- **WHAT IS NEEDED**:
Would you output, exactly as written, the line with "C1: none -> 680uF (DGND, VRAW)" and all lines after it to the end of the data below, and no others?

- **DATASET ENTRIES**:
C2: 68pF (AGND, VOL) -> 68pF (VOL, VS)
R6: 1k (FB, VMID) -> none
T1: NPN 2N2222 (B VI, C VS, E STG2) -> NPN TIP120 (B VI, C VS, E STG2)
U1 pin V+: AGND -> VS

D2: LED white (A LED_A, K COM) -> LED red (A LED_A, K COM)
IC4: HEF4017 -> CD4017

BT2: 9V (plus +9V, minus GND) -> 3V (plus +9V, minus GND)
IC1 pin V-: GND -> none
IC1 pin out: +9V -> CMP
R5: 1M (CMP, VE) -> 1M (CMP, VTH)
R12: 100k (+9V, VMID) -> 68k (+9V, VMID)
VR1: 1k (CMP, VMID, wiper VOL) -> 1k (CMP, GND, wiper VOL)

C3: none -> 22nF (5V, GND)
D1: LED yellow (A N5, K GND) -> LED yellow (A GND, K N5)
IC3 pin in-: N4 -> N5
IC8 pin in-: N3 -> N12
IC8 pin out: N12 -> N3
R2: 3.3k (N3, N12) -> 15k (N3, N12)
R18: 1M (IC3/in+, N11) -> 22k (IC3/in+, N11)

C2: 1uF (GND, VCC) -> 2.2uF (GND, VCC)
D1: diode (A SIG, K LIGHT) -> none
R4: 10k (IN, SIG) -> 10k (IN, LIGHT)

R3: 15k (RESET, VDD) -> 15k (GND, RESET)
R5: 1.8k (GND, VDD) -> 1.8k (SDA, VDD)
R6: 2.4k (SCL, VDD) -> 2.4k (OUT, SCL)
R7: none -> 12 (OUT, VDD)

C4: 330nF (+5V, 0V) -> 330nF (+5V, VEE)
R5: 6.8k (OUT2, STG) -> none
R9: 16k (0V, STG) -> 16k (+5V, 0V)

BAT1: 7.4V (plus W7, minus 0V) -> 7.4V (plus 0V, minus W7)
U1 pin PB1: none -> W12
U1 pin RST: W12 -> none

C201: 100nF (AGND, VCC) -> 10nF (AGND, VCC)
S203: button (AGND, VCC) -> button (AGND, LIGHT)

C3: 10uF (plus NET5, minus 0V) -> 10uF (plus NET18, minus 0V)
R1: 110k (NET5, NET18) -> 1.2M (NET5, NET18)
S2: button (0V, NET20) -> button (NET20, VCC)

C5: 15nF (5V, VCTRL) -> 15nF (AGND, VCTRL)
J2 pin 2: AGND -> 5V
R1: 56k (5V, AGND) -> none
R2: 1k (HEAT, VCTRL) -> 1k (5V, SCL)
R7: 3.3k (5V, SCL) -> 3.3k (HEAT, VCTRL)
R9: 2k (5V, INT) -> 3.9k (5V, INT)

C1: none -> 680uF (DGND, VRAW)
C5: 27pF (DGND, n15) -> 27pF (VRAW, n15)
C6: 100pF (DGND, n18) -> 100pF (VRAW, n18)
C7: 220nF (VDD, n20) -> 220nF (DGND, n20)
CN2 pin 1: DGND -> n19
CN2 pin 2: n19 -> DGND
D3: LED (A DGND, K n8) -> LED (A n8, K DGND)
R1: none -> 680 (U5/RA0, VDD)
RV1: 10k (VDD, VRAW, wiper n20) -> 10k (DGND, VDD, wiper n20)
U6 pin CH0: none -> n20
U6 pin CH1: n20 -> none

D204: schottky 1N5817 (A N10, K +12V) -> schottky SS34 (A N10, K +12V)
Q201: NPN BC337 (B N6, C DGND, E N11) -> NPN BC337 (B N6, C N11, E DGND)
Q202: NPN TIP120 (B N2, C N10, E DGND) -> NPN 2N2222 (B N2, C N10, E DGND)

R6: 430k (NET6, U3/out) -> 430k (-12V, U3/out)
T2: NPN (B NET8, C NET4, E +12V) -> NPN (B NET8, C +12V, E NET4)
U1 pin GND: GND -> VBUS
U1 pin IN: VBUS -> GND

- **EXERCISE SOLUTION**:
C1: none -> 680uF (DGND, VRAW)
C5: 27pF (DGND, n15) -> 27pF (VRAW, n15)
C6: 100pF (DGND, n18) -> 100pF (VRAW, n18)
C7: 220nF (VDD, n20) -> 220nF (DGND, n20)
CN2 pin 1: DGND -> n19
CN2 pin 2: n19 -> DGND
D3: LED (A DGND, K n8) -> LED (A n8, K DGND)
R1: none -> 680 (U5/RA0, VDD)
RV1: 10k (VDD, VRAW, wiper n20) -> 10k (DGND, VDD, wiper n20)
U6 pin CH0: none -> n20
U6 pin CH1: n20 -> none

D204: schottky 1N5817 (A N10, K +12V) -> schottky SS34 (A N10, K +12V)
Q201: NPN BC337 (B N6, C DGND, E N11) -> NPN BC337 (B N6, C N11, E DGND)
Q202: NPN TIP120 (B N2, C N10, E DGND) -> NPN 2N2222 (B N2, C N10, E DGND)

R6: 430k (NET6, U3/out) -> 430k (-12V, U3/out)
T2: NPN (B NET8, C NET4, E +12V) -> NPN (B NET8, C +12V, E NET4)
U1 pin GND: GND -> VBUS
U1 pin IN: VBUS -> GND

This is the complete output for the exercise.